> Excerpts from a dataset
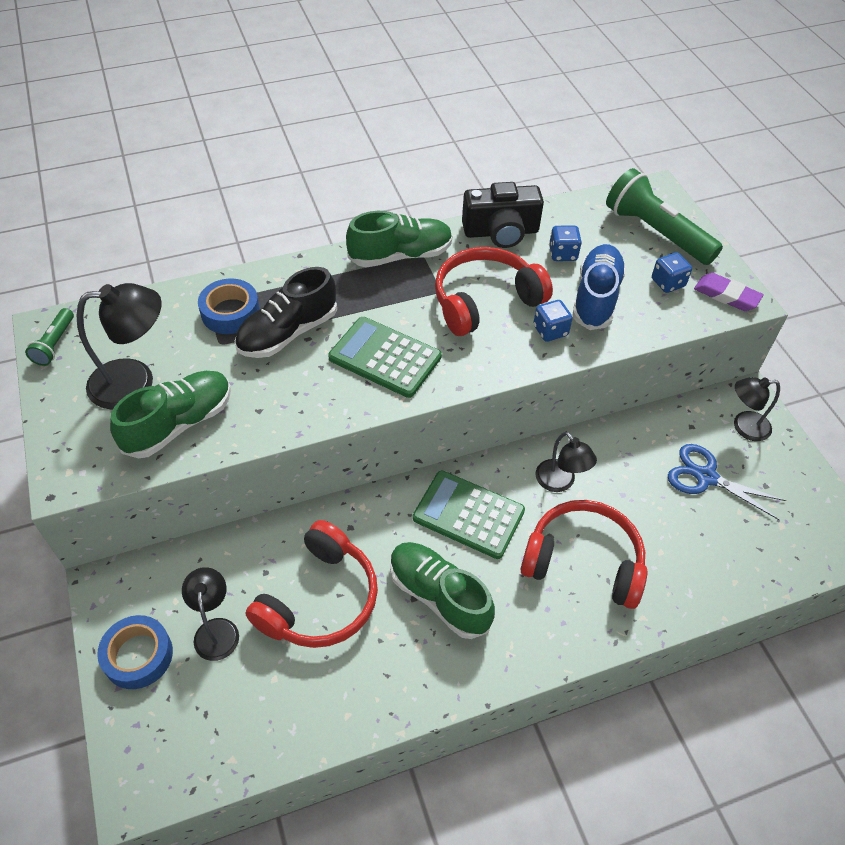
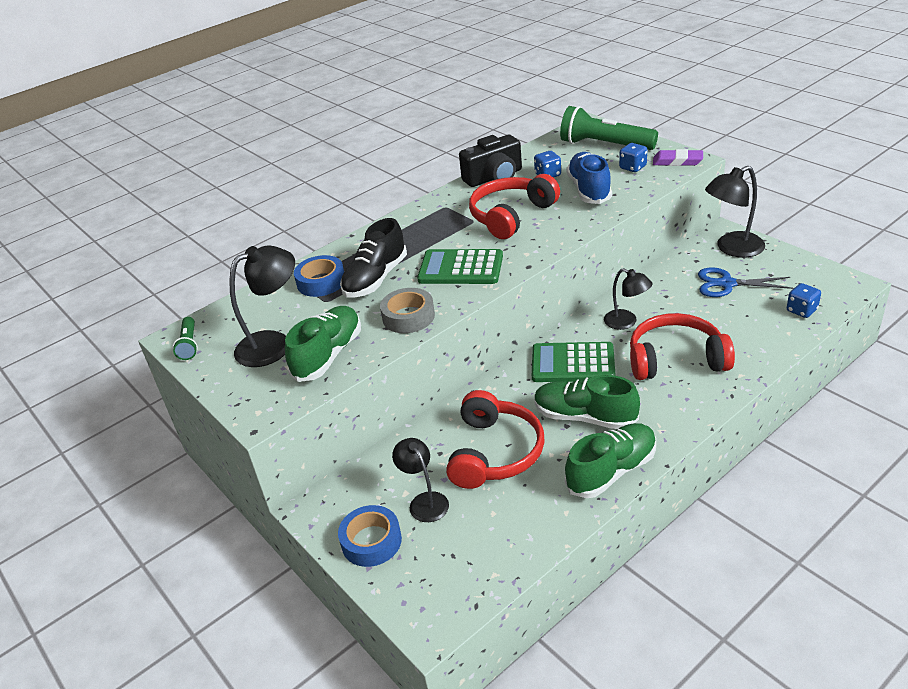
camera: 15 degrees left, 15 degrees down
(290, 405) = (408, 317): none -> grey tape
(400, 255) = (429, 211): green shoe -> green shoe (611, 471)
(550, 331) = (570, 216): blue dice -> blue dice (801, 310)
(744, 427) = (732, 248): black lamp -> black lamp, size x1.55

> Required work
Please print the entries exactly as they stand. Images are not part of the copy.

> Written response
camera: 15 degrees left, 15 degrees down
(290, 405) = (408, 317): none -> grey tape
(400, 255) = (429, 211): green shoe -> green shoe (611, 471)
(550, 331) = (570, 216): blue dice -> blue dice (801, 310)
(744, 427) = (732, 248): black lamp -> black lamp, size x1.55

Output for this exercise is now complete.